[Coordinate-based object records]
____________
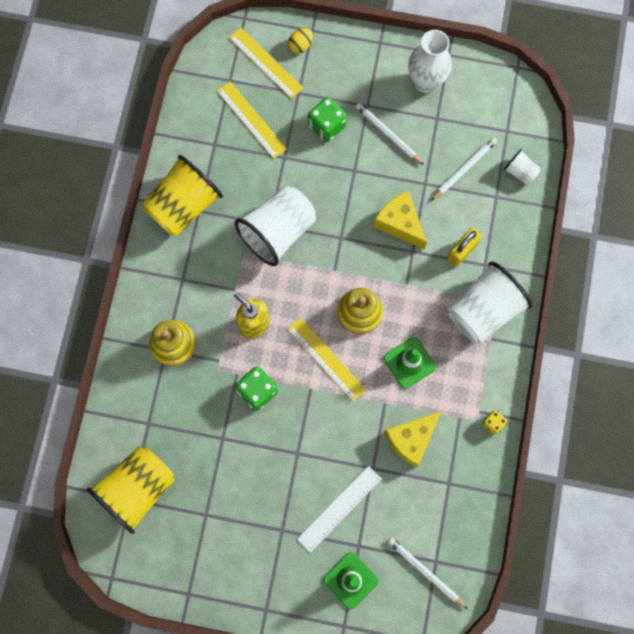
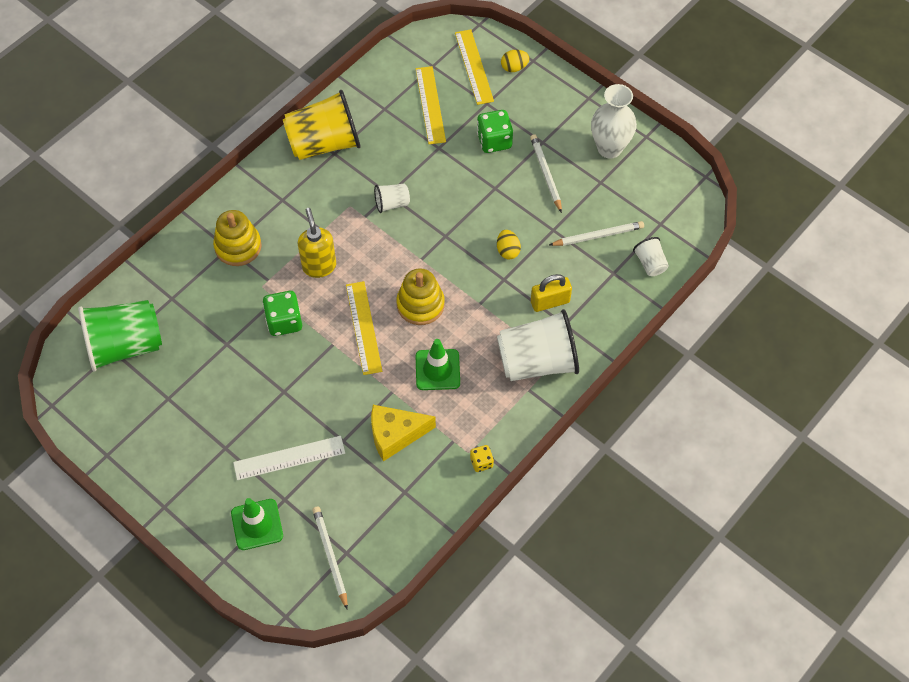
camera: 30 degrees right, 15 degrees down
(138, 489) = (125, 345): yellow cup -> green cup
(278, 232) = (392, 203): white cup -> white cup, size x0.46
(400, 223) = (507, 251): yellow cheese -> yellow egg

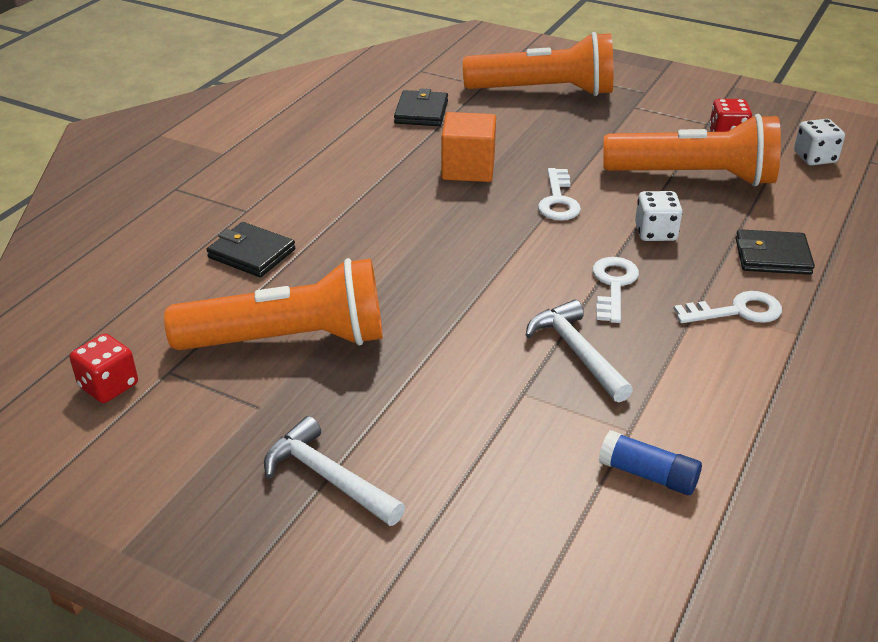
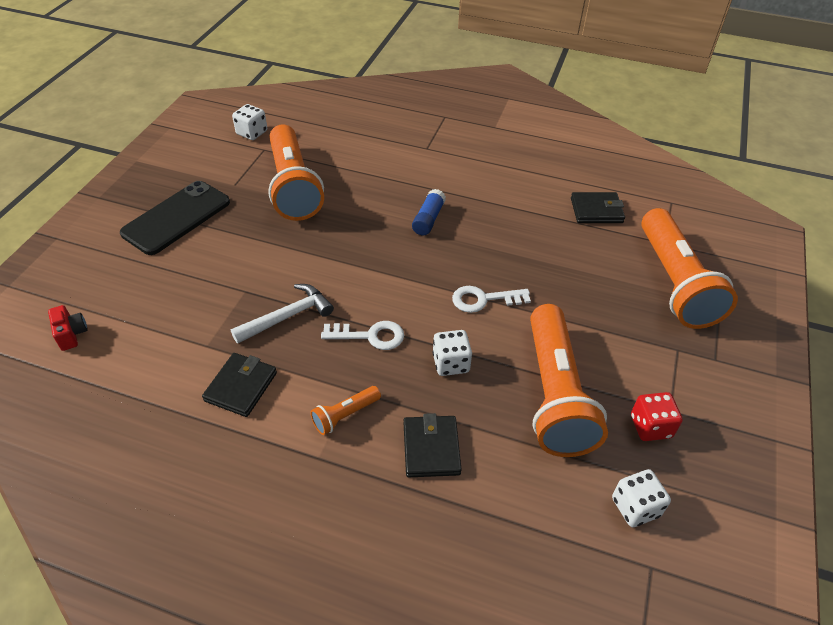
camera: 80 degrees right, 10 degrees up
(108, 386) = (252, 133): red dice -> white dice
(251, 253) = (378, 158): black wallet -> black wallet (241, 387)
(328, 477) = (177, 218): white hammer -> black phone
(468, 169) = (516, 244): orange cube -> none
(605, 596) = (71, 334): none -> red camera
(648, 475) = (164, 355): blue glue stick -> blue glue stick (428, 219)
(737, 311) = (345, 415): white key -> orange flashlight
____________
• REQUIRED WORK: Your answer must consist only of the lines from the one with "(251, 253) = (378, 158): black" through the final line of the entries, each retyped exactly.

• SOLUTION FOR THIS PROBLEM:
(251, 253) = (378, 158): black wallet -> black wallet (241, 387)
(328, 477) = (177, 218): white hammer -> black phone
(468, 169) = (516, 244): orange cube -> none
(605, 596) = (71, 334): none -> red camera
(648, 475) = (164, 355): blue glue stick -> blue glue stick (428, 219)
(737, 311) = (345, 415): white key -> orange flashlight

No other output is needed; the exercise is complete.